> [WHAT IS NEEDED] Wherever a line in the data below holds "green", copy that line.

> [SUPPLIED MATERIAL]

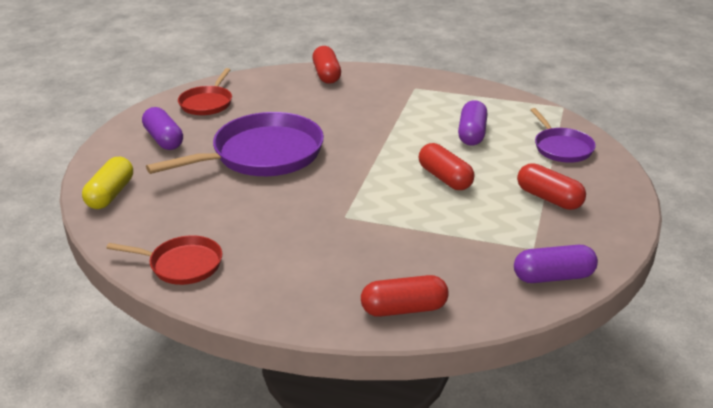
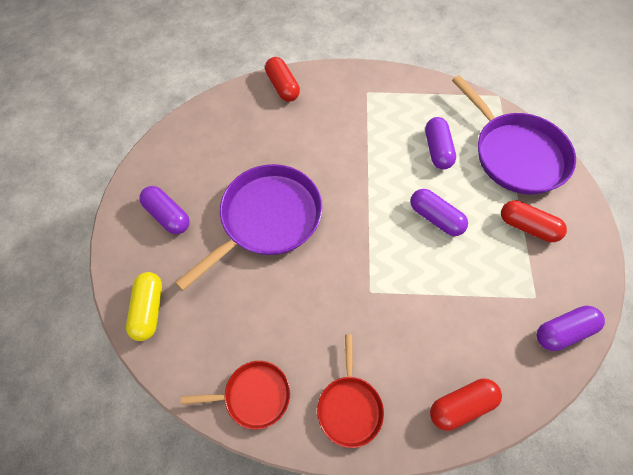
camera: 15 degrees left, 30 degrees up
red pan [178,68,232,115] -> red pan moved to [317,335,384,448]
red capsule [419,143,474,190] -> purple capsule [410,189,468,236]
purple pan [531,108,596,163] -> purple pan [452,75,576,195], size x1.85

...

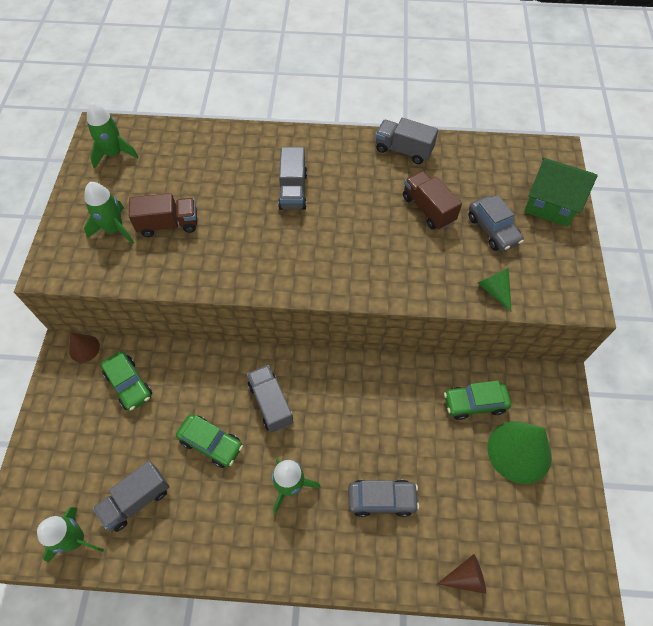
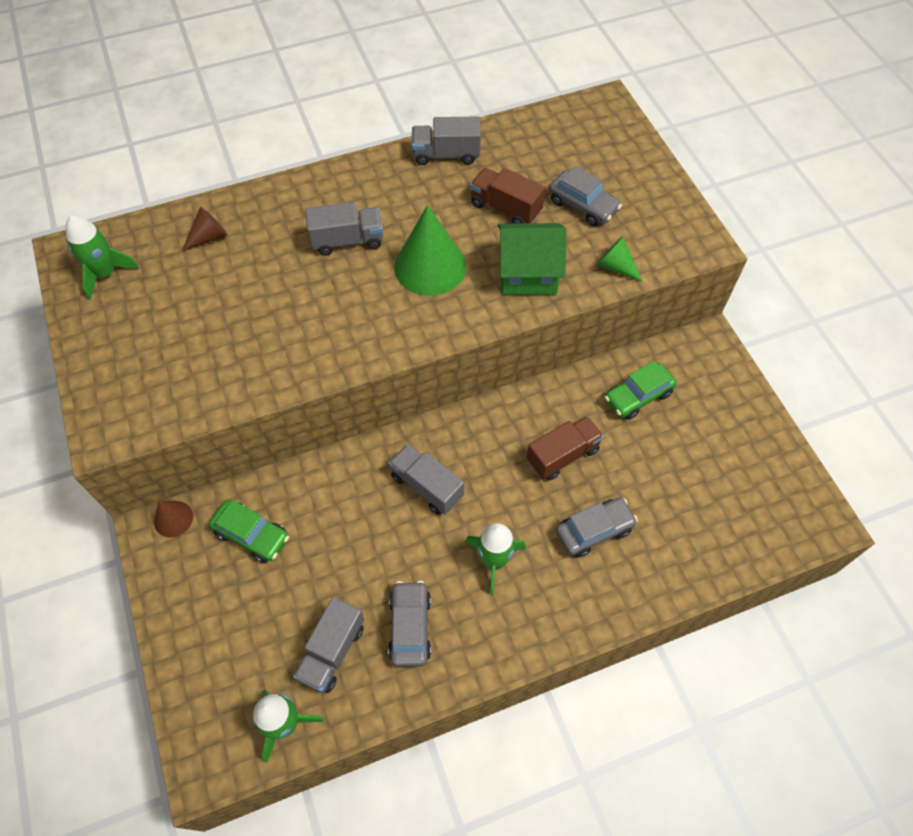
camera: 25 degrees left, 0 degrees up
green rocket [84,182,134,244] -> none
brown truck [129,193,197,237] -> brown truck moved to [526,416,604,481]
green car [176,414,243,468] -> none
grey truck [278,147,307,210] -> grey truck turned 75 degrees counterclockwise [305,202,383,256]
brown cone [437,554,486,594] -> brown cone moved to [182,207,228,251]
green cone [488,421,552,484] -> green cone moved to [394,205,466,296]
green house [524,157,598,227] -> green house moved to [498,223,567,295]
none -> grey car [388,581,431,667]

> [OUTPUT OF THE EXERCISE]
green rocket [84,182,134,244] -> none
green car [176,414,243,468] -> none
green cone [488,421,552,484] -> green cone moved to [394,205,466,296]
green house [524,157,598,227] -> green house moved to [498,223,567,295]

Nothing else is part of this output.